*** Opening Data to process ***

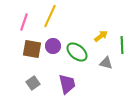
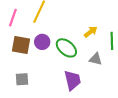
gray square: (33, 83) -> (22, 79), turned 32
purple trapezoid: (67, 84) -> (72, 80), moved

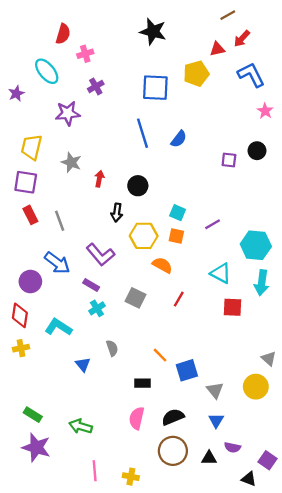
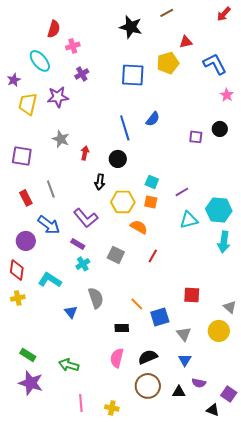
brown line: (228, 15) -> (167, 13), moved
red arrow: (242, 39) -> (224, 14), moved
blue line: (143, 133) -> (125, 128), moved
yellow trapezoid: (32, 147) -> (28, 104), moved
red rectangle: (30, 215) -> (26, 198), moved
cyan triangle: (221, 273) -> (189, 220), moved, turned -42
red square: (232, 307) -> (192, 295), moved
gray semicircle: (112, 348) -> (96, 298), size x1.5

*** Closing Data to process ***
*** Opening Data to process ***

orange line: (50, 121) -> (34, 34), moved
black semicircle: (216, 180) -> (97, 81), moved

*** Closing Data to process ***
*** Opening Data to process ***

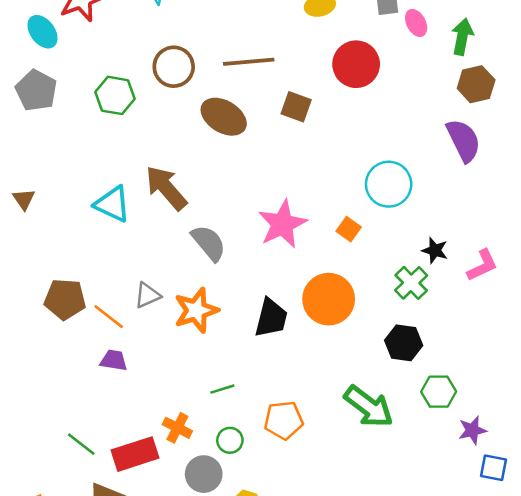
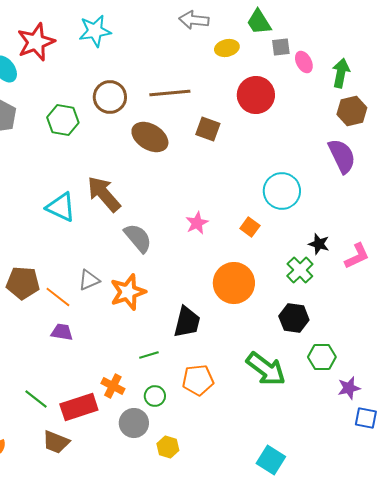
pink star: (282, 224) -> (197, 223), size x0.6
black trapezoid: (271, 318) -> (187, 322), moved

*** Closing Data to process ***

Whenever a line in the records above contains the string "turned", copy that line.

* Task response:
gray square: (33, 83) -> (22, 79), turned 32
cyan triangle: (221, 273) -> (189, 220), moved, turned -42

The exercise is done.